● Task directions
Write out, word for word, the part of the listing below that opens with the line containing "red plate G1:H1" and closes with the line containing "orange cone H7 level 1 -> none", keeping both of those lines and adding no others.

● Records provided
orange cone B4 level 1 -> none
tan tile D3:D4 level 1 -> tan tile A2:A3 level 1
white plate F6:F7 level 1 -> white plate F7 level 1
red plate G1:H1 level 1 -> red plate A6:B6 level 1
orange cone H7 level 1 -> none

--

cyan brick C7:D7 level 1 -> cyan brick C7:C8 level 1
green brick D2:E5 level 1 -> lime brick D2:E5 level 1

● Your solution
red plate G1:H1 level 1 -> red plate A6:B6 level 1
orange cone H7 level 1 -> none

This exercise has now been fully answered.